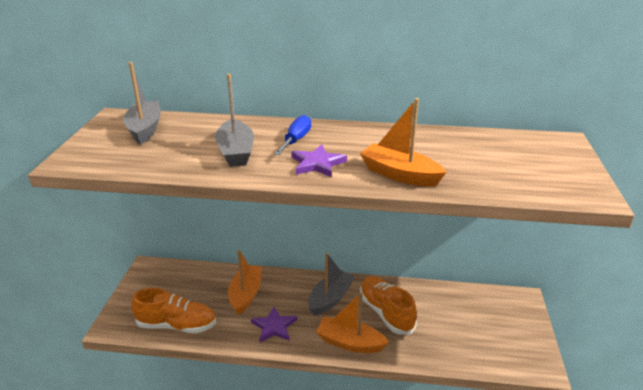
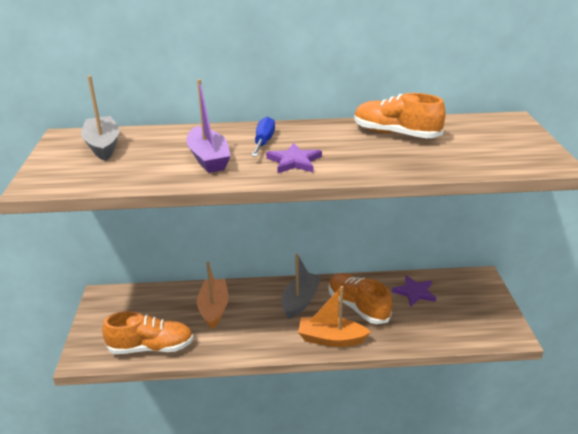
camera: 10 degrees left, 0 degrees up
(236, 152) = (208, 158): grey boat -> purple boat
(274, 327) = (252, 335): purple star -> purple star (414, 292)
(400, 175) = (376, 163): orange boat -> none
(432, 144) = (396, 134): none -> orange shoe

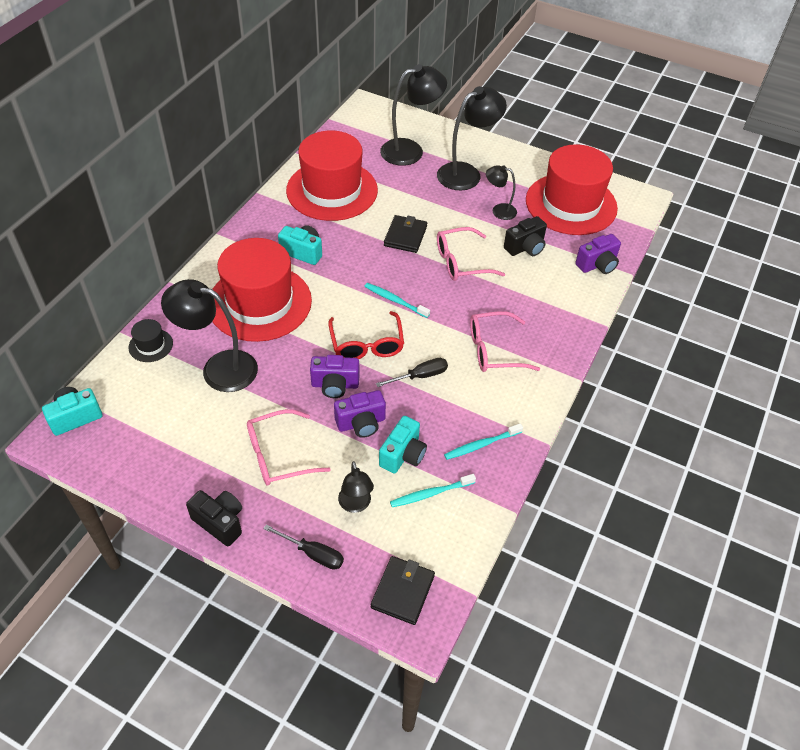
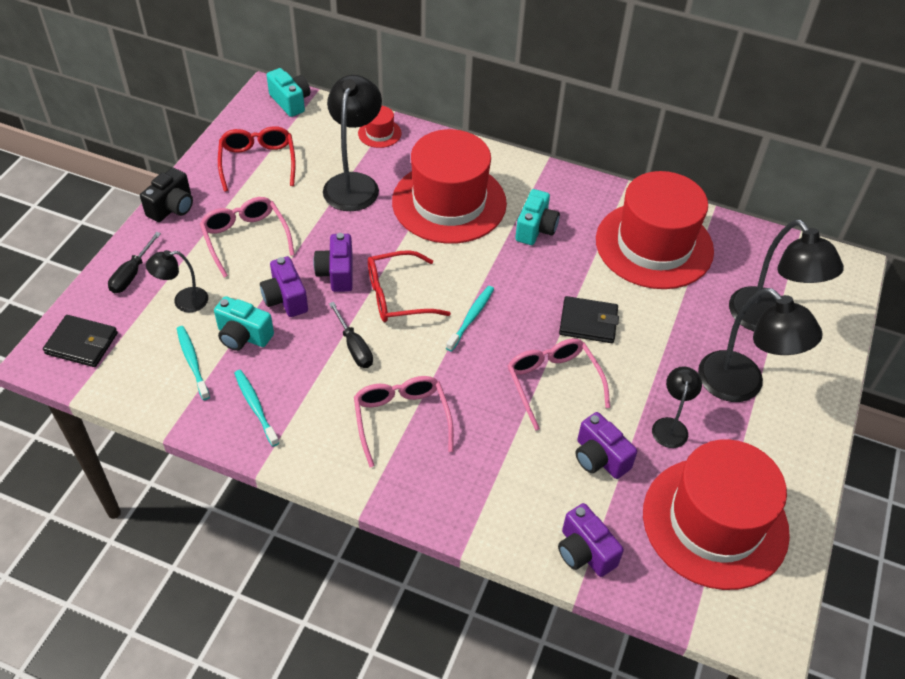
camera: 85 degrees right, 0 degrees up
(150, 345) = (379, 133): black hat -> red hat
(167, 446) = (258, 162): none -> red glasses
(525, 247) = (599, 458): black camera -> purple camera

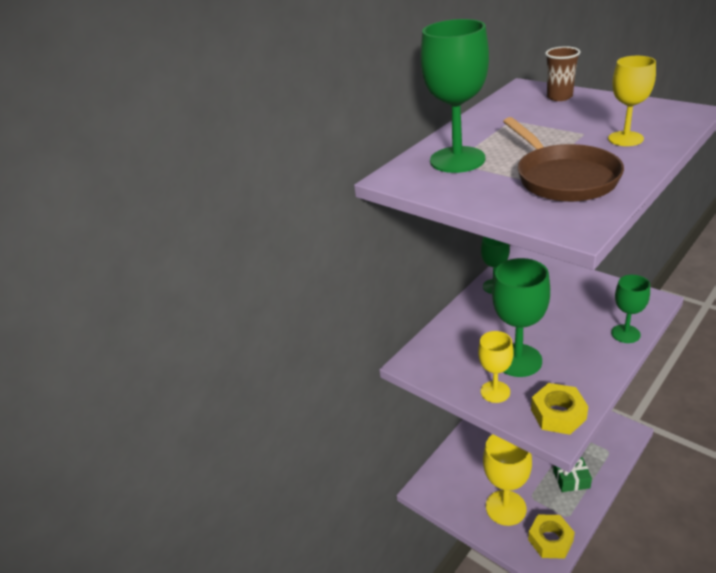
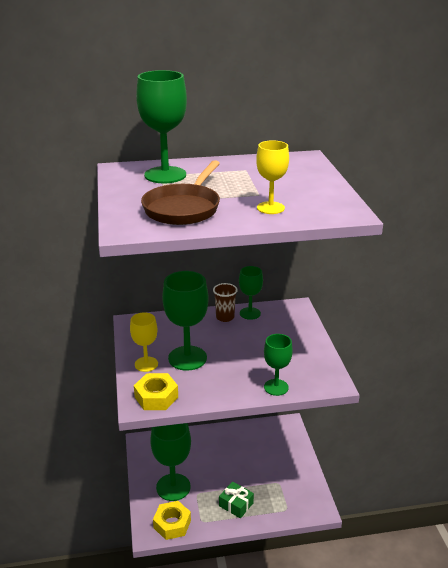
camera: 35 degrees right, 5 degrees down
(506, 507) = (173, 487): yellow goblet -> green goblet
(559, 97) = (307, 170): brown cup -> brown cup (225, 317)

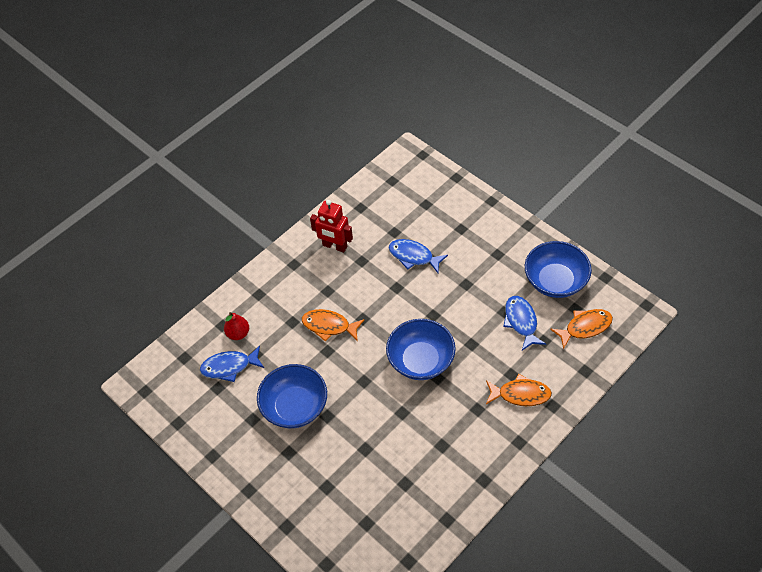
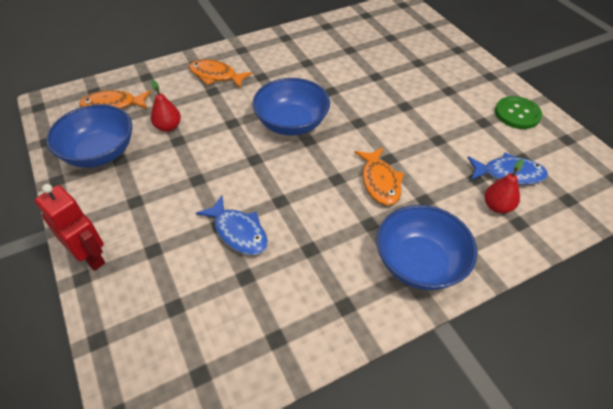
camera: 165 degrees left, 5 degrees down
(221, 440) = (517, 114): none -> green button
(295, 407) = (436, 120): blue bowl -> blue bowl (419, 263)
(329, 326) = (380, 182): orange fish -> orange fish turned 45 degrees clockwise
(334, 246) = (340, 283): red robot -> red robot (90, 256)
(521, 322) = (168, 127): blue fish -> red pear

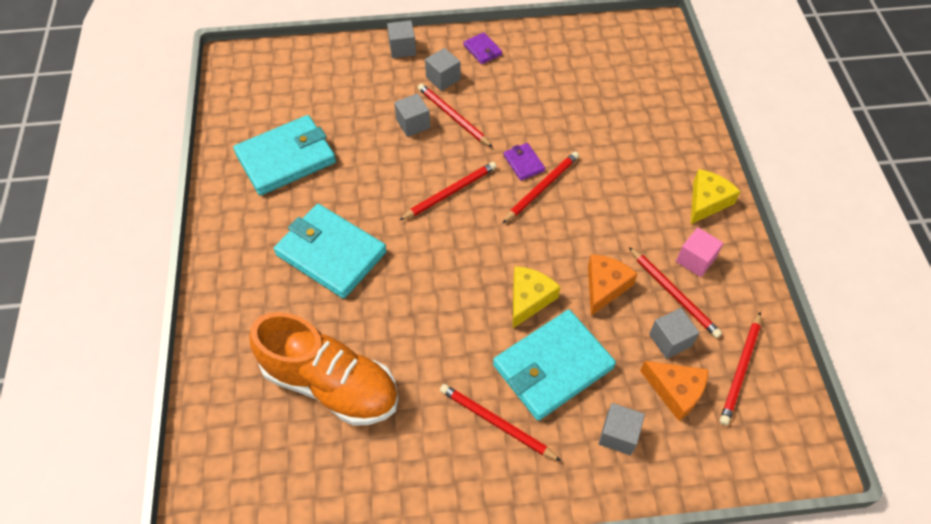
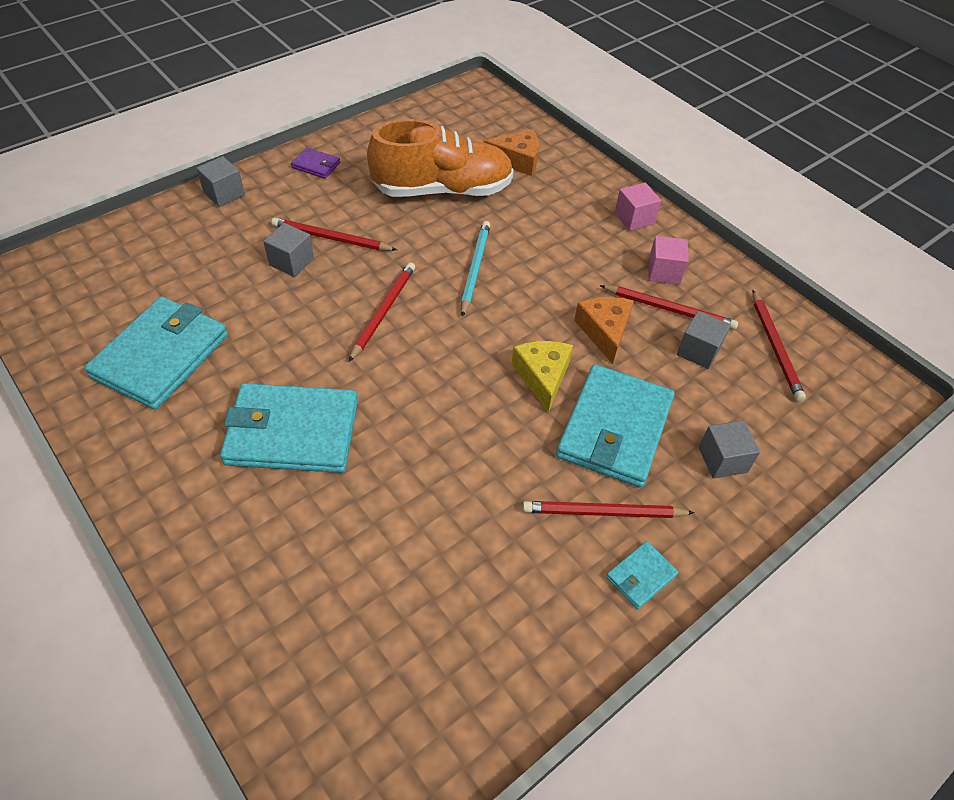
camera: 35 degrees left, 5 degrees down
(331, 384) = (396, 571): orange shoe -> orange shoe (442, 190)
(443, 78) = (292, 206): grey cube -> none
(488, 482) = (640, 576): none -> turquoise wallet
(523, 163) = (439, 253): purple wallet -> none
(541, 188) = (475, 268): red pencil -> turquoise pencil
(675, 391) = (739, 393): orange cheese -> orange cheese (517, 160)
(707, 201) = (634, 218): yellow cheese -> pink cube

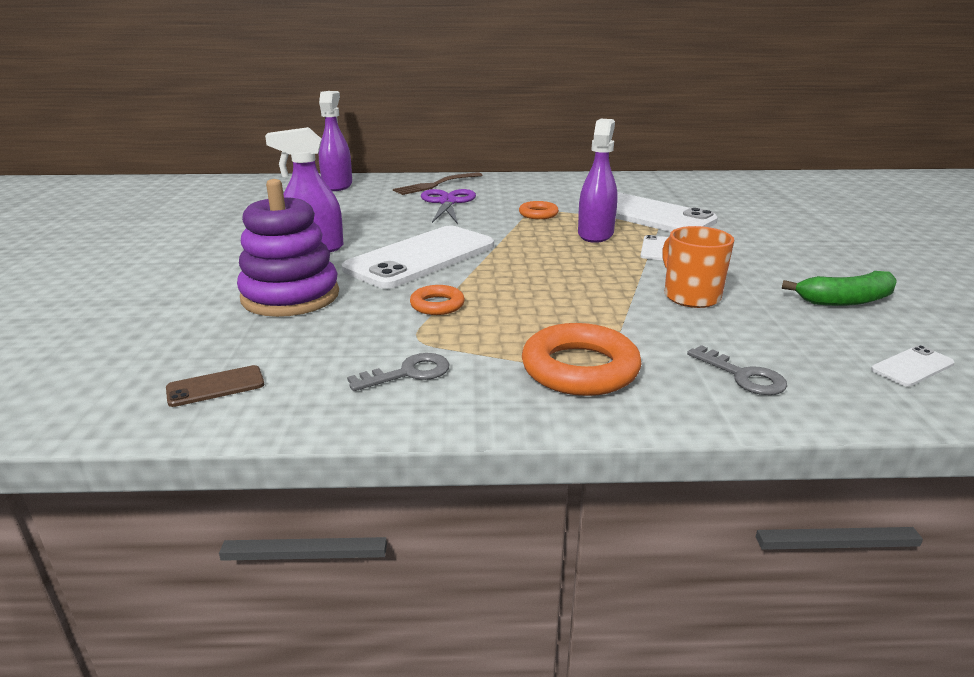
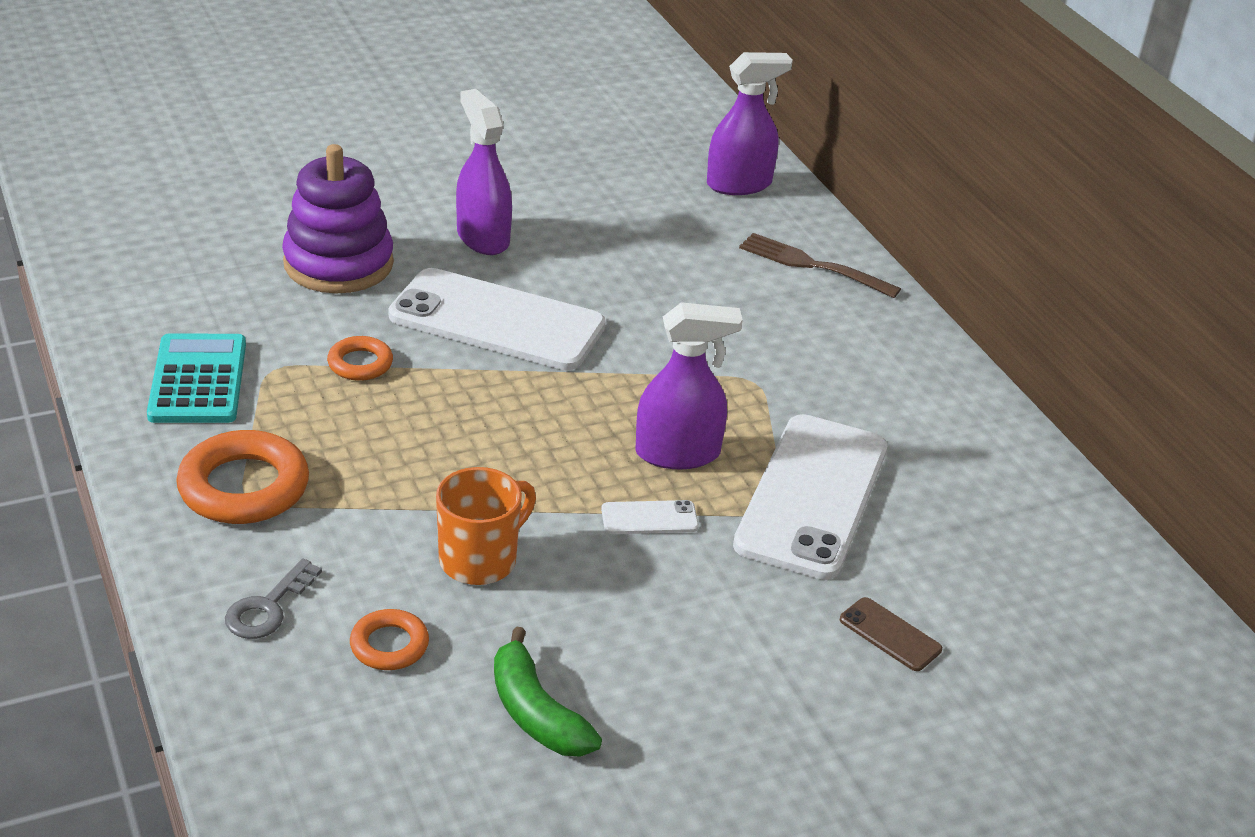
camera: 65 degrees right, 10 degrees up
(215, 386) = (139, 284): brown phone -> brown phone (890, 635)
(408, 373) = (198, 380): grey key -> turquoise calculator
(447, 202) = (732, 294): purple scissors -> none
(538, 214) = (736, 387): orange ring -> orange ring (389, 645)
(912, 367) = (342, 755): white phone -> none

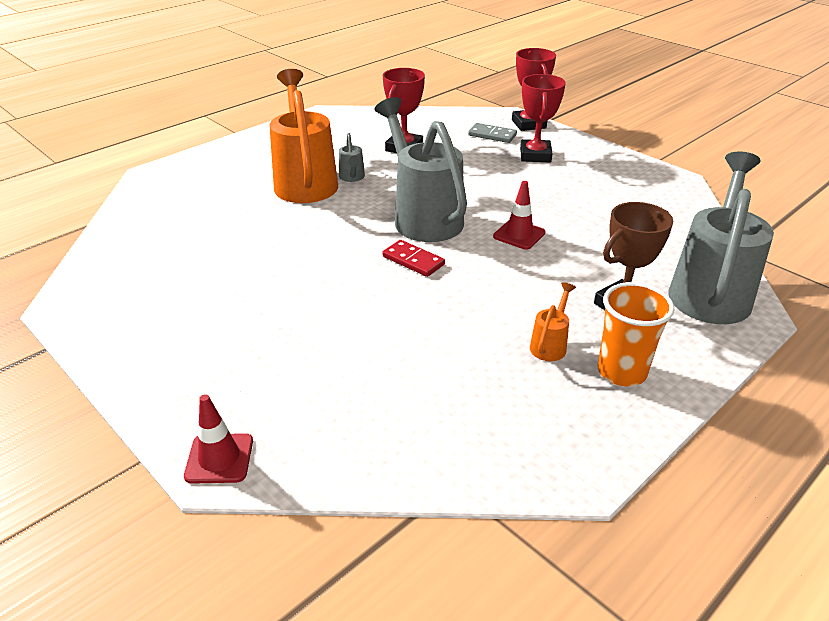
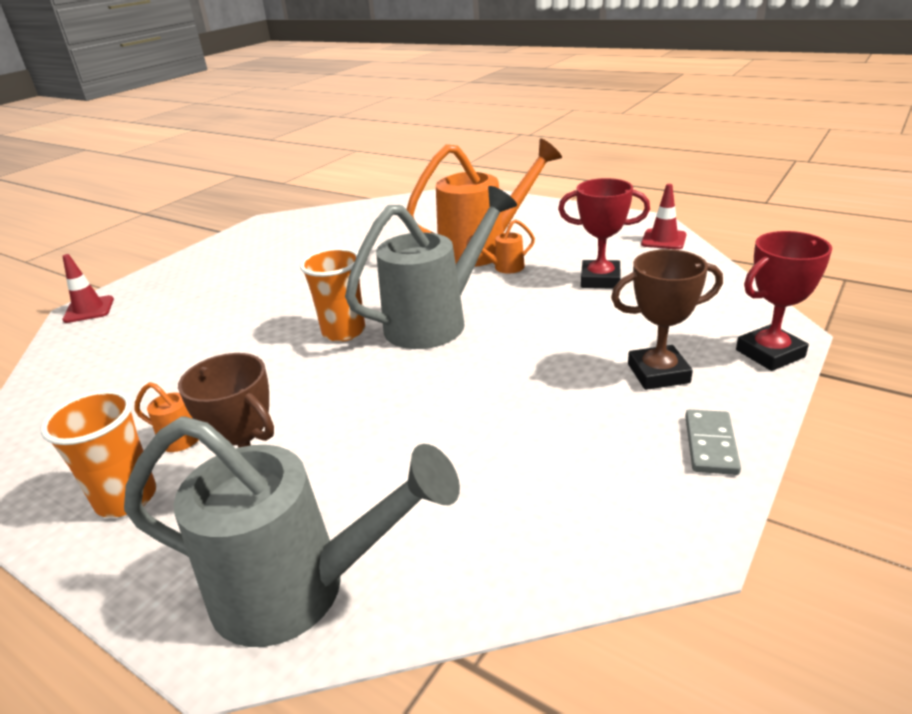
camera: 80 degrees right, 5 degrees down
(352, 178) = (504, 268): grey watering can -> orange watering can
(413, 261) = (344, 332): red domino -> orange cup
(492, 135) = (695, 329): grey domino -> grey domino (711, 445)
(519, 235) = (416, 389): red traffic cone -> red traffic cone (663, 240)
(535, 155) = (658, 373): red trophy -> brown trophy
_____
*TASK*. Your answer must be an exact copy of the records, minus any pictures.

*EXERCISE OUTPUT*.
camera: 10 degrees left, 0 degrees up
(236, 152) = (208, 158): grey boat -> purple boat
(274, 327) = (252, 335): purple star -> purple star (414, 292)
(400, 175) = (376, 163): orange boat -> none
(432, 144) = (396, 134): none -> orange shoe

camera: 85 degrees right, 0 degrees up
(150, 345) = (379, 133): black hat -> red hat
(167, 446) = (258, 162): none -> red glasses
(525, 247) = (599, 458): black camera -> purple camera

camera: 35 degrees right, 5 degrees down
(506, 507) = (173, 487): yellow goblet -> green goblet
(559, 97) = (307, 170): brown cup -> brown cup (225, 317)

camera: 165 degrees left, 5 degrees down
(221, 440) = (517, 114): none -> green button
(295, 407) = (436, 120): blue bowl -> blue bowl (419, 263)
(329, 326) = (380, 182): orange fish -> orange fish turned 45 degrees clockwise
(334, 246) = (340, 283): red robot -> red robot (90, 256)
(521, 322) = (168, 127): blue fish -> red pear

camera: 35 degrees left, 5 degrees down
(331, 384) = (396, 571): orange shoe -> orange shoe (442, 190)
(443, 78) = (292, 206): grey cube -> none
(488, 482) = (640, 576): none -> turquoise wallet
(523, 163) = (439, 253): purple wallet -> none
(541, 188) = (475, 268): red pencil -> turquoise pencil
(675, 391) = (739, 393): orange cheese -> orange cheese (517, 160)
(707, 201) = (634, 218): yellow cheese -> pink cube

camera: 65 degrees right, 10 degrees up
(215, 386) = (139, 284): brown phone -> brown phone (890, 635)
(408, 373) = (198, 380): grey key -> turquoise calculator
(447, 202) = (732, 294): purple scissors -> none
(538, 214) = (736, 387): orange ring -> orange ring (389, 645)
(912, 367) = (342, 755): white phone -> none

camera: 80 degrees right, 5 degrees down
(352, 178) = (504, 268): grey watering can -> orange watering can
(413, 261) = (344, 332): red domino -> orange cup
(492, 135) = (695, 329): grey domino -> grey domino (711, 445)
(519, 235) = (416, 389): red traffic cone -> red traffic cone (663, 240)
(535, 155) = (658, 373): red trophy -> brown trophy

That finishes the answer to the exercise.